- [Exercise data]:
▶

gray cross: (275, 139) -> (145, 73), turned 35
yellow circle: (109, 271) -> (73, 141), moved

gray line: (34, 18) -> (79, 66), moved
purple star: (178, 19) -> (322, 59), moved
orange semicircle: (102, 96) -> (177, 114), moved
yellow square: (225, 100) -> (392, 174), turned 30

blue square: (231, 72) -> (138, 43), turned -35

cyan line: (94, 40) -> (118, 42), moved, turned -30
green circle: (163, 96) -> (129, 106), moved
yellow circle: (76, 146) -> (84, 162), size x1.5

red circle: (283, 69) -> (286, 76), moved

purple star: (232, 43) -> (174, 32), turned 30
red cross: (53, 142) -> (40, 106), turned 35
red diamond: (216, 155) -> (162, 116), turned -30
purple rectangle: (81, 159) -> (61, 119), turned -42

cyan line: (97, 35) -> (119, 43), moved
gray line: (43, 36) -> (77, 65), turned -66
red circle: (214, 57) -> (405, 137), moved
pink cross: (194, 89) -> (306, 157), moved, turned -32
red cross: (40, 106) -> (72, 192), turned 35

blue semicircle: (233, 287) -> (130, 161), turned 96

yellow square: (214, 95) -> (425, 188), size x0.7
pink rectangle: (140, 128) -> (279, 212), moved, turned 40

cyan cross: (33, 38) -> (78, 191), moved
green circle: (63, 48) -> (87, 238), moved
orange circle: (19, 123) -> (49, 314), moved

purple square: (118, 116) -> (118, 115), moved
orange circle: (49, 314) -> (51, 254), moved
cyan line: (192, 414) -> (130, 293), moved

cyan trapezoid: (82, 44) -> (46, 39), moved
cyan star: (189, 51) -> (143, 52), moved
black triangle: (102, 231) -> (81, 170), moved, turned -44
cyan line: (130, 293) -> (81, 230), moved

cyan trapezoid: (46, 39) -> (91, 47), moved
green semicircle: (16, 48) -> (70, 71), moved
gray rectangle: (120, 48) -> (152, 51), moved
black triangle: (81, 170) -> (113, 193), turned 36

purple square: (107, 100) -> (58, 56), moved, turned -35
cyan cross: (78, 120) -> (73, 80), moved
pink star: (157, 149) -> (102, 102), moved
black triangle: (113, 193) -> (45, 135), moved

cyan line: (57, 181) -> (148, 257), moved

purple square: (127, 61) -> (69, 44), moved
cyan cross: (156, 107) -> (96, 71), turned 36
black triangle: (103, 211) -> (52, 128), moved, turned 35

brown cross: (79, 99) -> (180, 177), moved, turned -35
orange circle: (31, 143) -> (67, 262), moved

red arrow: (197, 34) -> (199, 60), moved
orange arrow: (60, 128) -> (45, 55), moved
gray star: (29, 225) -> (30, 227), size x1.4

◀
▶

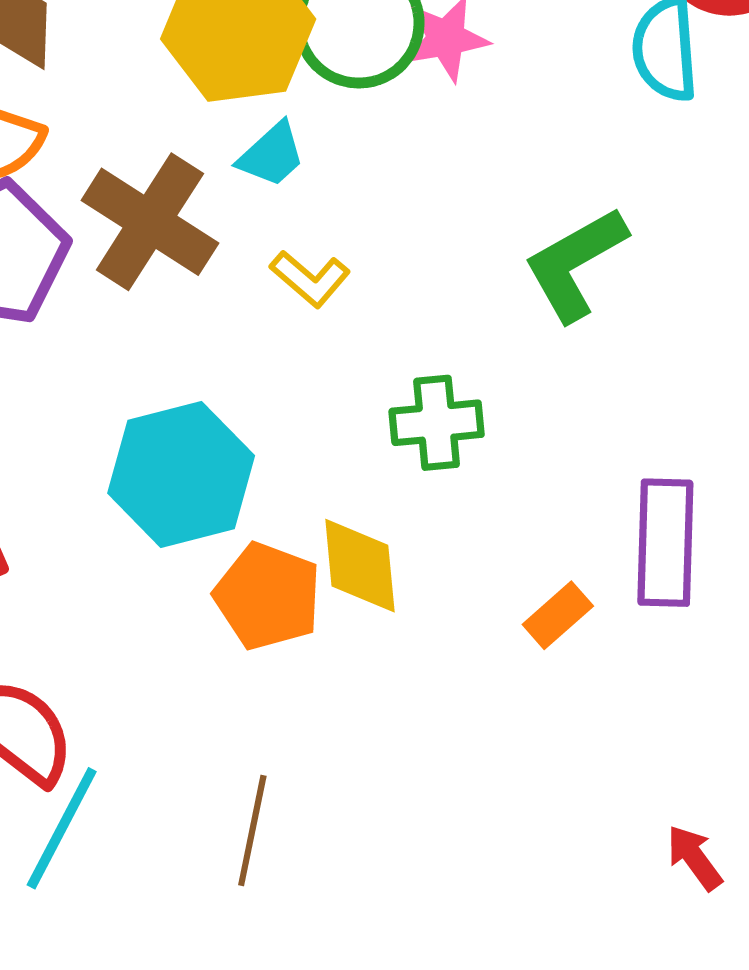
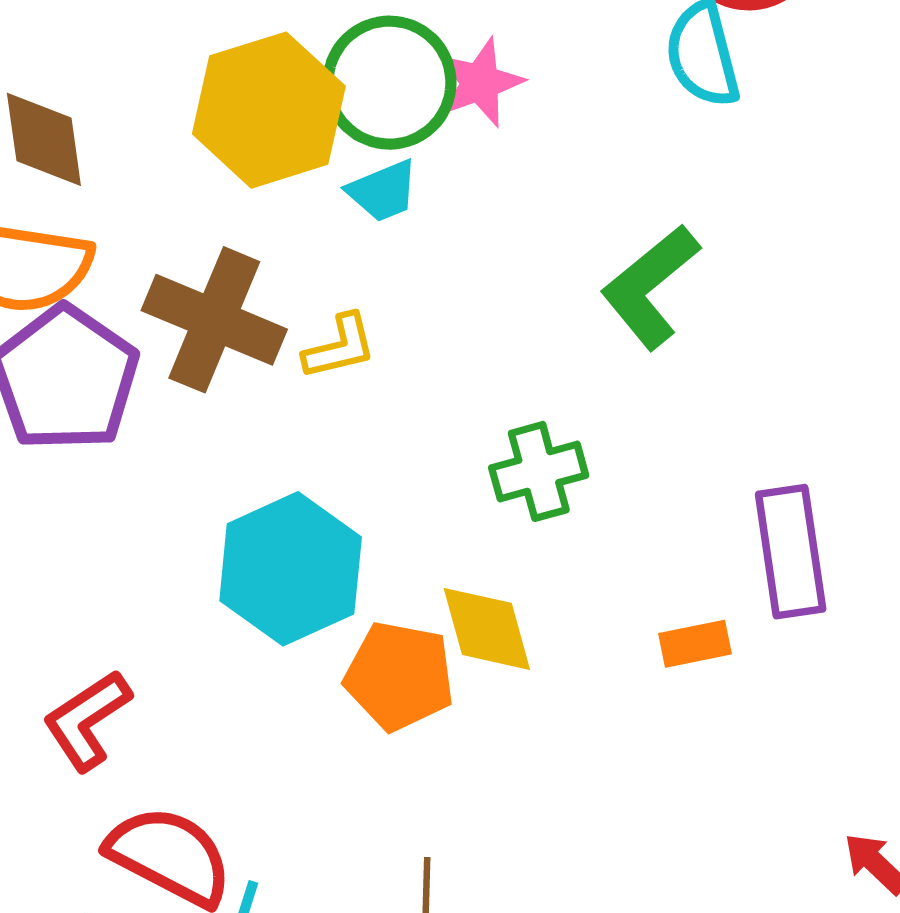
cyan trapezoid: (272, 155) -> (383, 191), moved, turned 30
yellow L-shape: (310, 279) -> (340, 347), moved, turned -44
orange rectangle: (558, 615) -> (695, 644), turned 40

◀

- [Aim of the exercise]:
Search the listing above for the lines with "orange arrow: (60, 128) -> (45, 55), moved" and "gray star: (29, 225) -> (30, 227), size x1.4", then output those lines and all lines between them exactly.

- [Completed task]:
orange arrow: (60, 128) -> (45, 55), moved
gray star: (29, 225) -> (30, 227), size x1.4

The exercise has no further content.